**The problem:** Return each entry exactly, so that nothing in the data differs from the original.

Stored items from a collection
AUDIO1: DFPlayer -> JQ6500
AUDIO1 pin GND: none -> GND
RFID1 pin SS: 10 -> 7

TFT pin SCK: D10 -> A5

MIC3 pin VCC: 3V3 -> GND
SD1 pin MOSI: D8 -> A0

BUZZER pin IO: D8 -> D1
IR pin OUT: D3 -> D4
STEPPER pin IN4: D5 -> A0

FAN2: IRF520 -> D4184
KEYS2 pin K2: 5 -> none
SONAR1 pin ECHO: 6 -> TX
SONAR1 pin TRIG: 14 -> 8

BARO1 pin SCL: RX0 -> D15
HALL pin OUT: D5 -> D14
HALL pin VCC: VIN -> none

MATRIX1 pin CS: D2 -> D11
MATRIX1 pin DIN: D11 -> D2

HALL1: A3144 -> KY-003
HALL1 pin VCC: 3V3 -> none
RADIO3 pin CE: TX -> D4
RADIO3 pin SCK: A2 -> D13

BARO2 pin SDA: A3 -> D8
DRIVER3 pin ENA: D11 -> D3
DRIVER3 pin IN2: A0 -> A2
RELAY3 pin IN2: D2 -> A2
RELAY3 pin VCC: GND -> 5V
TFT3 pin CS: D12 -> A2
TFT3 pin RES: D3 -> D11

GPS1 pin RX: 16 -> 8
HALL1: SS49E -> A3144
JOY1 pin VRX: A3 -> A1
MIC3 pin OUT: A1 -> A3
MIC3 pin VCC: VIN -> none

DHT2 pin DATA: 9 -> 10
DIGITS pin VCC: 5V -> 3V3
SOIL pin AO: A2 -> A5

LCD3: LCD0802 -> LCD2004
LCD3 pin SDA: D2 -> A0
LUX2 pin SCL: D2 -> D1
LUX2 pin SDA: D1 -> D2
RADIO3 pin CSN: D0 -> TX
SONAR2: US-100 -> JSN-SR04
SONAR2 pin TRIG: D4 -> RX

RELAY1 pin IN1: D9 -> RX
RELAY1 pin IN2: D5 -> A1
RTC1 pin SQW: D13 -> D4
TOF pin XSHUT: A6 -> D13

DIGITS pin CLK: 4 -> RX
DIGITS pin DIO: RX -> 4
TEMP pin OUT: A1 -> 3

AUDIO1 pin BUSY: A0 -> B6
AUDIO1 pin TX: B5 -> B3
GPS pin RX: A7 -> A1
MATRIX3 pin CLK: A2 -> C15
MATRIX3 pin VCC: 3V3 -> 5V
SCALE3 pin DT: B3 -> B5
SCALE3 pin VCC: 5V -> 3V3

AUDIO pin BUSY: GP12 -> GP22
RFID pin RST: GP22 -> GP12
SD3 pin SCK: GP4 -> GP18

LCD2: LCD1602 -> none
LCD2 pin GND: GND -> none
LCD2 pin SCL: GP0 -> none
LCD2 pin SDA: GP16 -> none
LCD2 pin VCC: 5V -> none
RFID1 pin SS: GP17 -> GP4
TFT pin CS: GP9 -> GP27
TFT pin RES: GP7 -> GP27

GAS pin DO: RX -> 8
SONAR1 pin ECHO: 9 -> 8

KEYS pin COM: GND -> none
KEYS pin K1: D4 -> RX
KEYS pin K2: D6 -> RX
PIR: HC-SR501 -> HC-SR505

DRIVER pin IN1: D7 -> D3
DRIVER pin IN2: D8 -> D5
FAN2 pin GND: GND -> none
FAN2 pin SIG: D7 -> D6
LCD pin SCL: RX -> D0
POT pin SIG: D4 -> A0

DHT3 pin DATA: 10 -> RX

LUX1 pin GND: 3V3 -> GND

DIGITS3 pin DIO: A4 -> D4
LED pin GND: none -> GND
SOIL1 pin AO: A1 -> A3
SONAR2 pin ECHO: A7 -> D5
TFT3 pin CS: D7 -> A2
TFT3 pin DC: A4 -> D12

**Answer to this task:**
AUDIO1: DFPlayer -> JQ6500
AUDIO1 pin GND: none -> GND
RFID1 pin SS: 10 -> 7

TFT pin SCK: D10 -> A5

MIC3 pin VCC: 3V3 -> GND
SD1 pin MOSI: D8 -> A0

BUZZER pin IO: D8 -> D1
IR pin OUT: D3 -> D4
STEPPER pin IN4: D5 -> A0

FAN2: IRF520 -> D4184
KEYS2 pin K2: 5 -> none
SONAR1 pin ECHO: 6 -> TX
SONAR1 pin TRIG: 14 -> 8

BARO1 pin SCL: RX0 -> D15
HALL pin OUT: D5 -> D14
HALL pin VCC: VIN -> none

MATRIX1 pin CS: D2 -> D11
MATRIX1 pin DIN: D11 -> D2

HALL1: A3144 -> KY-003
HALL1 pin VCC: 3V3 -> none
RADIO3 pin CE: TX -> D4
RADIO3 pin SCK: A2 -> D13

BARO2 pin SDA: A3 -> D8
DRIVER3 pin ENA: D11 -> D3
DRIVER3 pin IN2: A0 -> A2
RELAY3 pin IN2: D2 -> A2
RELAY3 pin VCC: GND -> 5V
TFT3 pin CS: D12 -> A2
TFT3 pin RES: D3 -> D11

GPS1 pin RX: 16 -> 8
HALL1: SS49E -> A3144
JOY1 pin VRX: A3 -> A1
MIC3 pin OUT: A1 -> A3
MIC3 pin VCC: VIN -> none

DHT2 pin DATA: 9 -> 10
DIGITS pin VCC: 5V -> 3V3
SOIL pin AO: A2 -> A5

LCD3: LCD0802 -> LCD2004
LCD3 pin SDA: D2 -> A0
LUX2 pin SCL: D2 -> D1
LUX2 pin SDA: D1 -> D2
RADIO3 pin CSN: D0 -> TX
SONAR2: US-100 -> JSN-SR04
SONAR2 pin TRIG: D4 -> RX

RELAY1 pin IN1: D9 -> RX
RELAY1 pin IN2: D5 -> A1
RTC1 pin SQW: D13 -> D4
TOF pin XSHUT: A6 -> D13

DIGITS pin CLK: 4 -> RX
DIGITS pin DIO: RX -> 4
TEMP pin OUT: A1 -> 3

AUDIO1 pin BUSY: A0 -> B6
AUDIO1 pin TX: B5 -> B3
GPS pin RX: A7 -> A1
MATRIX3 pin CLK: A2 -> C15
MATRIX3 pin VCC: 3V3 -> 5V
SCALE3 pin DT: B3 -> B5
SCALE3 pin VCC: 5V -> 3V3

AUDIO pin BUSY: GP12 -> GP22
RFID pin RST: GP22 -> GP12
SD3 pin SCK: GP4 -> GP18

LCD2: LCD1602 -> none
LCD2 pin GND: GND -> none
LCD2 pin SCL: GP0 -> none
LCD2 pin SDA: GP16 -> none
LCD2 pin VCC: 5V -> none
RFID1 pin SS: GP17 -> GP4
TFT pin CS: GP9 -> GP27
TFT pin RES: GP7 -> GP27

GAS pin DO: RX -> 8
SONAR1 pin ECHO: 9 -> 8

KEYS pin COM: GND -> none
KEYS pin K1: D4 -> RX
KEYS pin K2: D6 -> RX
PIR: HC-SR501 -> HC-SR505

DRIVER pin IN1: D7 -> D3
DRIVER pin IN2: D8 -> D5
FAN2 pin GND: GND -> none
FAN2 pin SIG: D7 -> D6
LCD pin SCL: RX -> D0
POT pin SIG: D4 -> A0

DHT3 pin DATA: 10 -> RX

LUX1 pin GND: 3V3 -> GND

DIGITS3 pin DIO: A4 -> D4
LED pin GND: none -> GND
SOIL1 pin AO: A1 -> A3
SONAR2 pin ECHO: A7 -> D5
TFT3 pin CS: D7 -> A2
TFT3 pin DC: A4 -> D12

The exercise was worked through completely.